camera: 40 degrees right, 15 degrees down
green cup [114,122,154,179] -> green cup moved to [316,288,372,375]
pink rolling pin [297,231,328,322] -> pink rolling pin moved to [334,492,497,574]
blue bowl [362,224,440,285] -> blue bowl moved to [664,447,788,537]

...

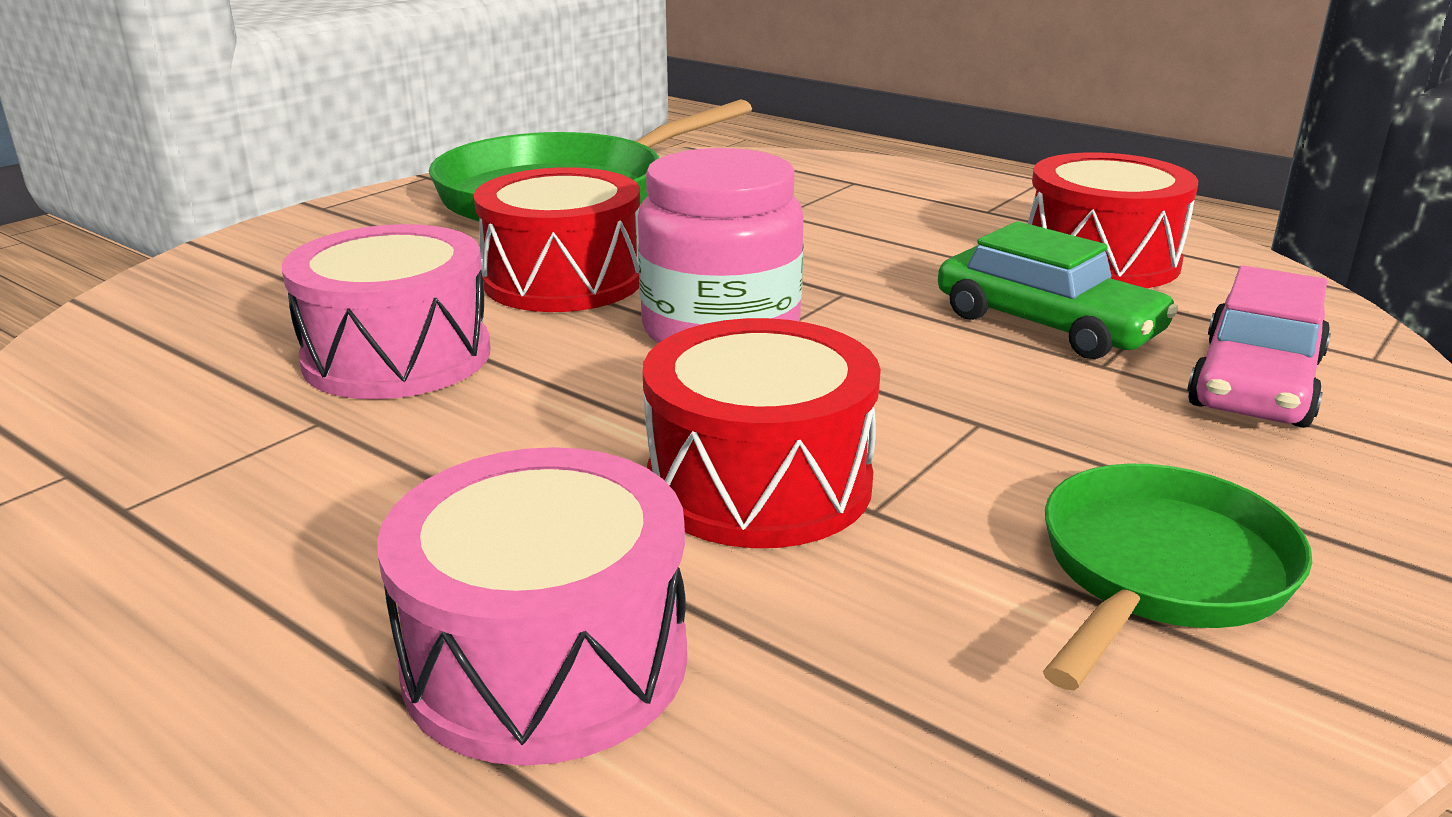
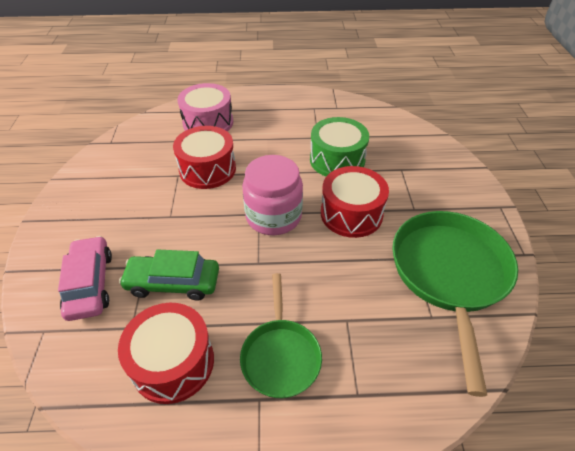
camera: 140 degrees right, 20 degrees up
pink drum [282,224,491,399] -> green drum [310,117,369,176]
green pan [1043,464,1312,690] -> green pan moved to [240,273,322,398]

▸ **What the exercise asks**
The required output is every line above from the one with "camera: 40 degrees right, 15 degrees down" down to the one with "blue bowl [362,224,440,285]", restated word for word, ends included.

▸ **Solution for this problem**
camera: 40 degrees right, 15 degrees down
green cup [114,122,154,179] -> green cup moved to [316,288,372,375]
pink rolling pin [297,231,328,322] -> pink rolling pin moved to [334,492,497,574]
blue bowl [362,224,440,285] -> blue bowl moved to [664,447,788,537]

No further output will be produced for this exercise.